(Records of locating words and elements)

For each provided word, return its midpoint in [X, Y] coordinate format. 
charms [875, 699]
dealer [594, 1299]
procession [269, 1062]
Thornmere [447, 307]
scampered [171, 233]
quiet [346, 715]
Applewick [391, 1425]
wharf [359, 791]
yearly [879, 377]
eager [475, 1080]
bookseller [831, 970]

*What to work on:* Format these lines as a JSON list of strings, one string per line, leaving out any blank lines.

*Output of the task:*
[
  "For each provided word, return its midpoint in [X, Y] coordinate format. ",
  "charms [875, 699]",
  "dealer [594, 1299]",
  "procession [269, 1062]",
  "Thornmere [447, 307]",
  "scampered [171, 233]",
  "quiet [346, 715]",
  "Applewick [391, 1425]",
  "wharf [359, 791]",
  "yearly [879, 377]",
  "eager [475, 1080]",
  "bookseller [831, 970]"
]